(Information shown)

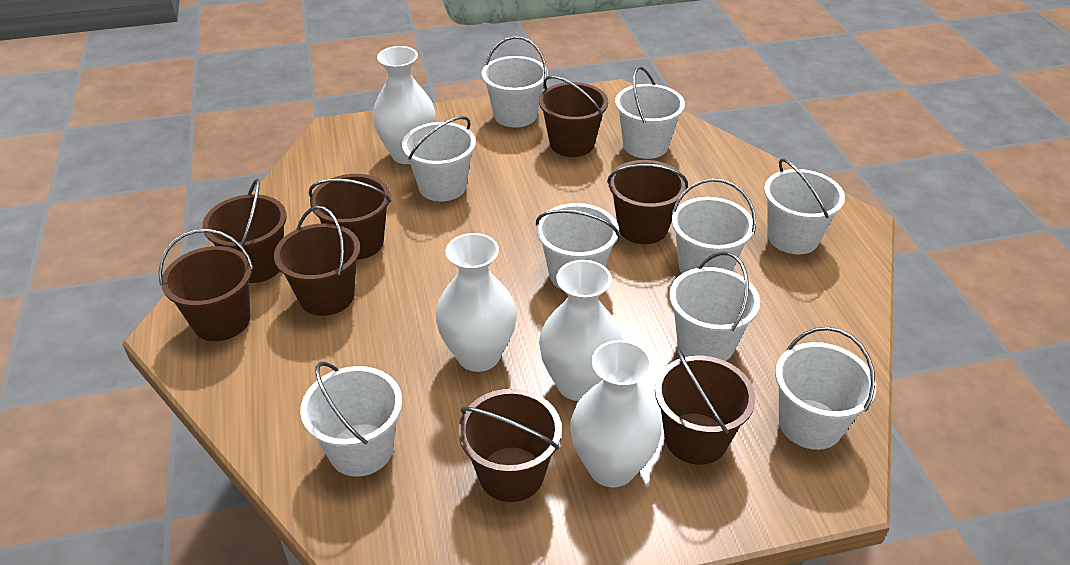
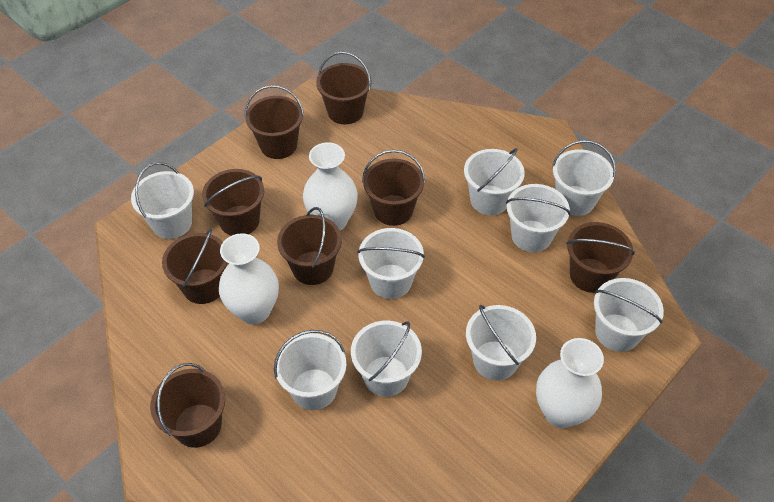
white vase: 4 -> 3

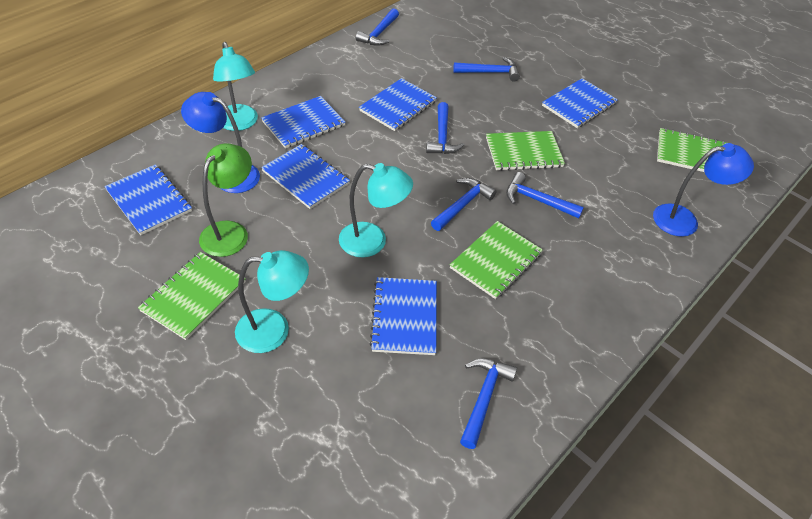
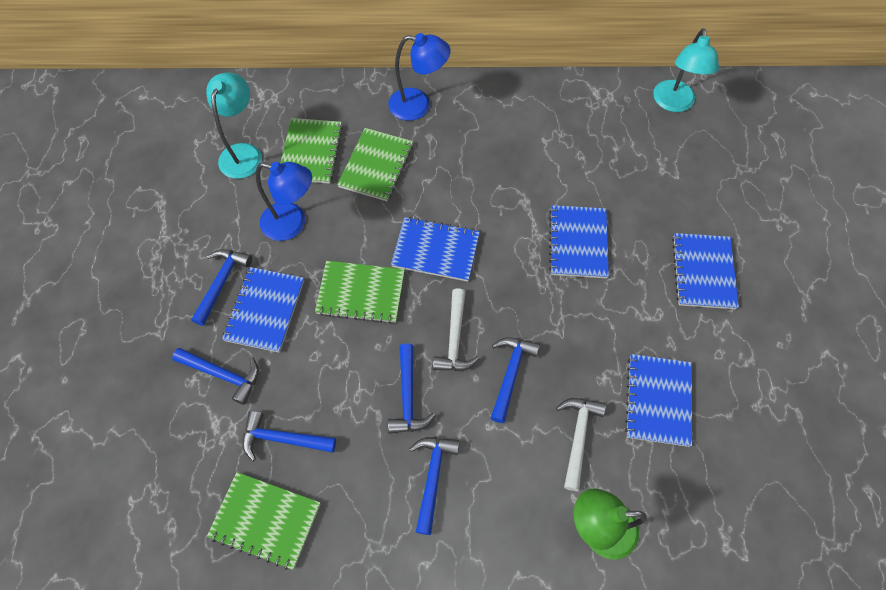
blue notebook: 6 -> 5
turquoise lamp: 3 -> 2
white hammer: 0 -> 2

(End Information shown)

[Exercise] Reproduce the material word for word. Skip every picture it holds.

[Answer to the problem]
white vase: 4 -> 3

blue notebook: 6 -> 5
turquoise lamp: 3 -> 2
white hammer: 0 -> 2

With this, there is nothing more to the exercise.